Input data:

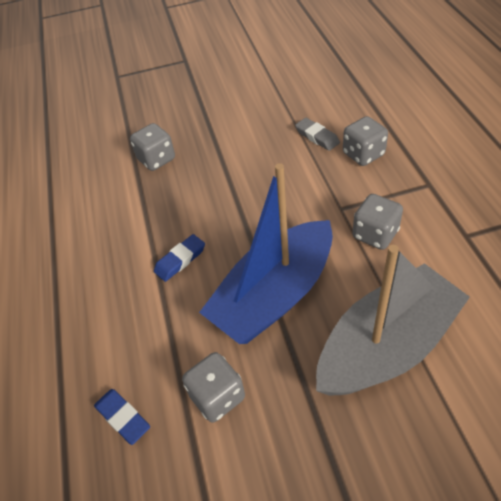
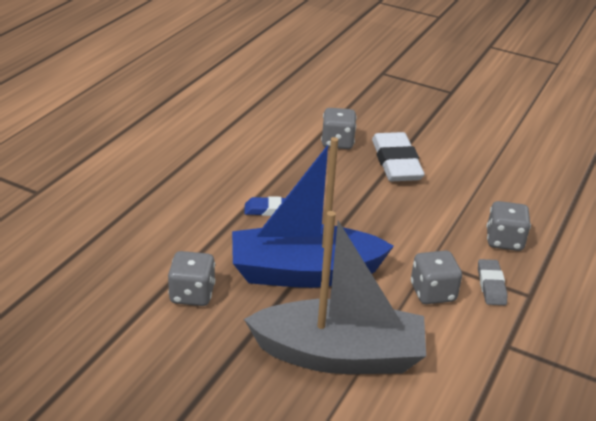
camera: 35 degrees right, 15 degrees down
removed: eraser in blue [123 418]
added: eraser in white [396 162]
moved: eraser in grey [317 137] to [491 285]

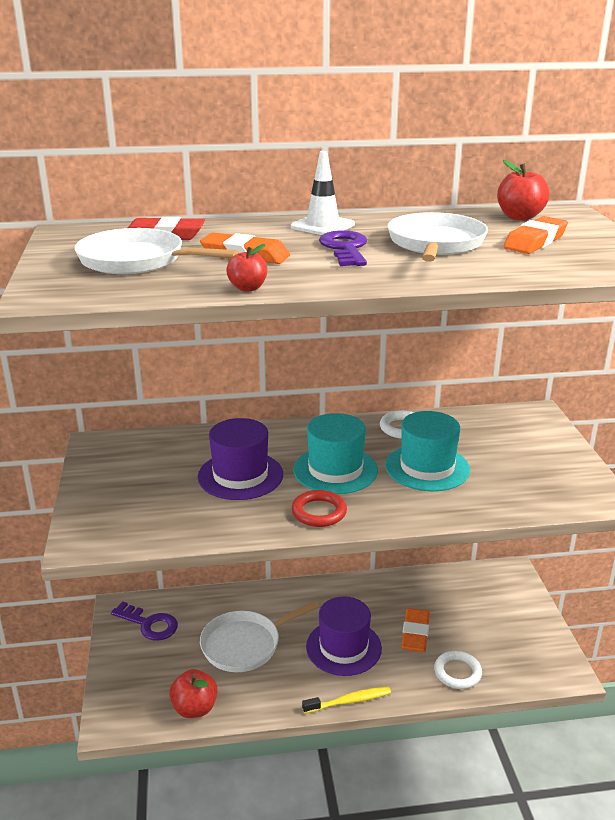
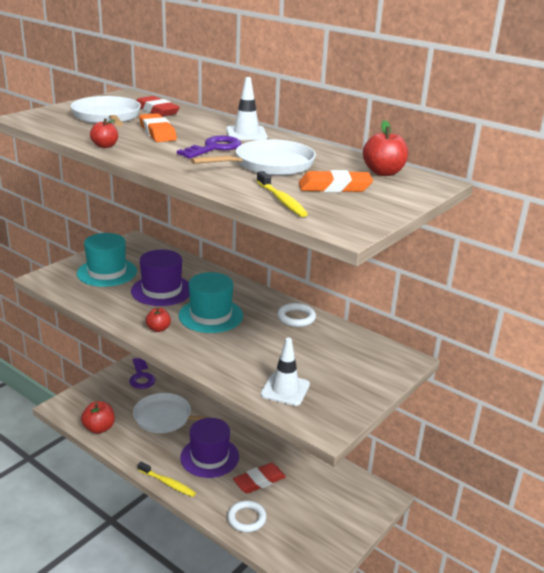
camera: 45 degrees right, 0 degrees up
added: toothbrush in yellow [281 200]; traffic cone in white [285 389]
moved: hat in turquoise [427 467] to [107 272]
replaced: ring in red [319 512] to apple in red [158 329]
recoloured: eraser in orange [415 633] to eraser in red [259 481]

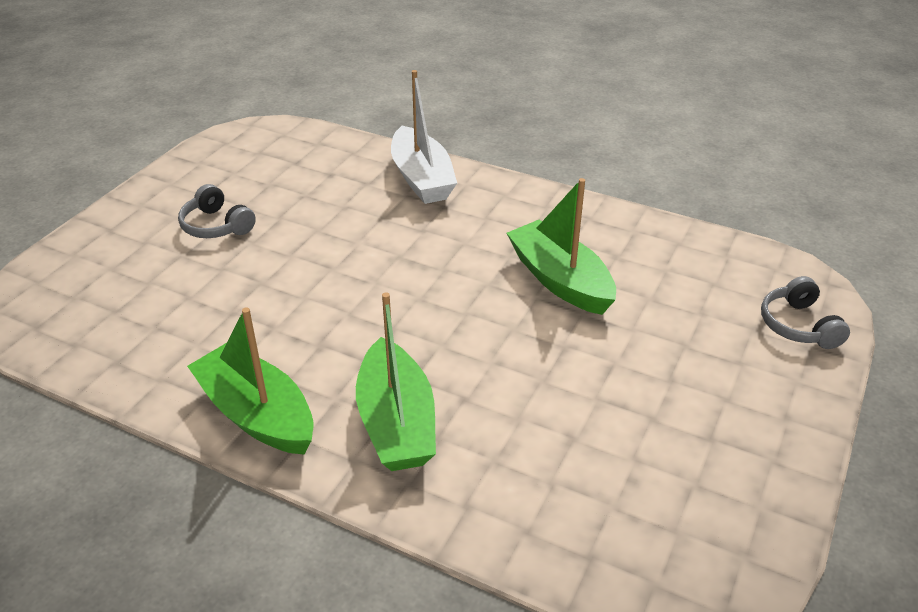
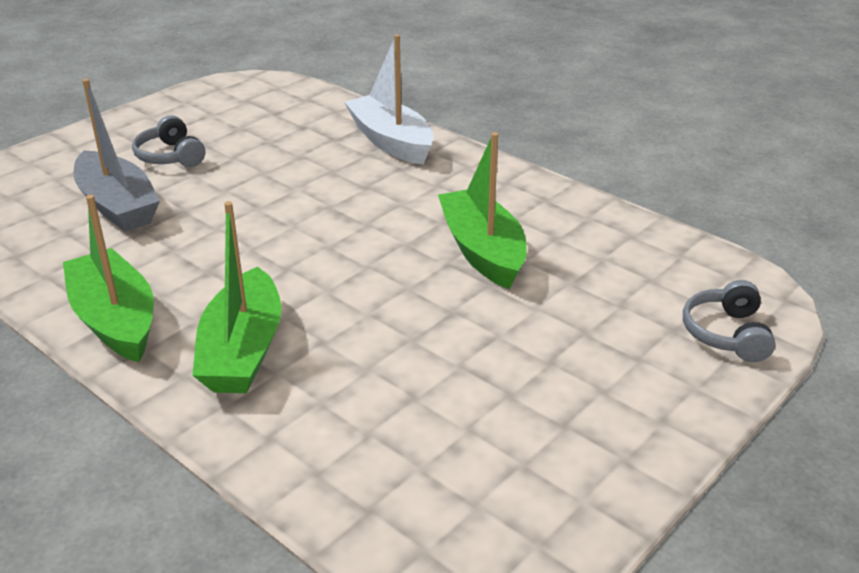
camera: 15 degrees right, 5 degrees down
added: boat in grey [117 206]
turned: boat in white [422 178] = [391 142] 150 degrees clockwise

...

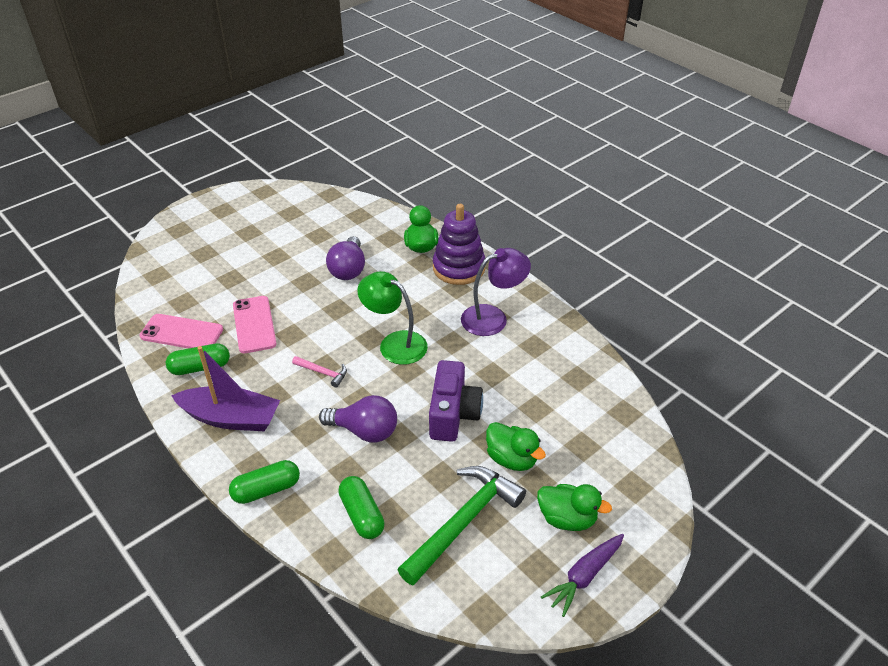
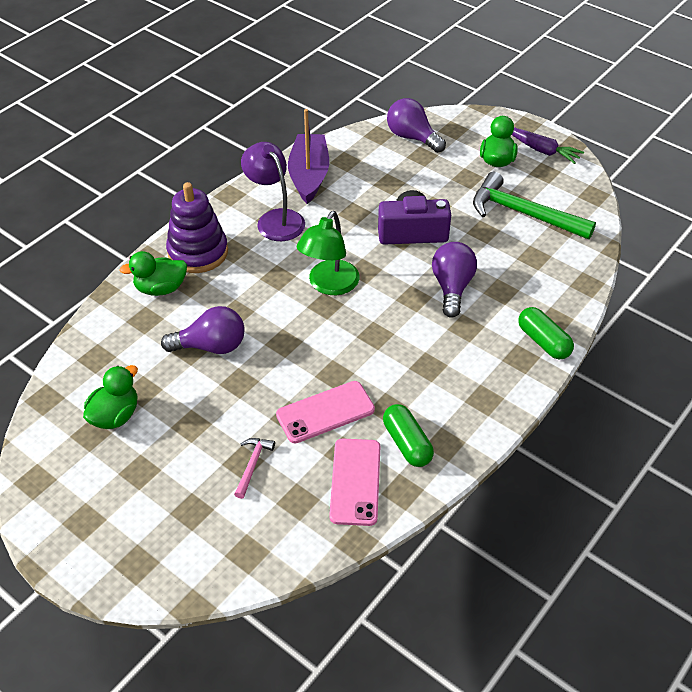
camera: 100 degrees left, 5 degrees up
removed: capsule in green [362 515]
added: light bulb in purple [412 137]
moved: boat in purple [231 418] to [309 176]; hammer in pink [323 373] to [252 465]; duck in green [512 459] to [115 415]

Task goal: From the line with "replaced: ring in" up to and including the line with "turned: boat in" above, retype every line exactly and nothing more; leave out the pictures.

Output below:
replaced: ring in red [319 512] to apple in red [158 329]
recoloured: eraser in orange [415 633] to eraser in red [259 481]

camera: 15 degrees right, 5 degrees down
added: boat in grey [117 206]
turned: boat in white [422 178] = [391 142] 150 degrees clockwise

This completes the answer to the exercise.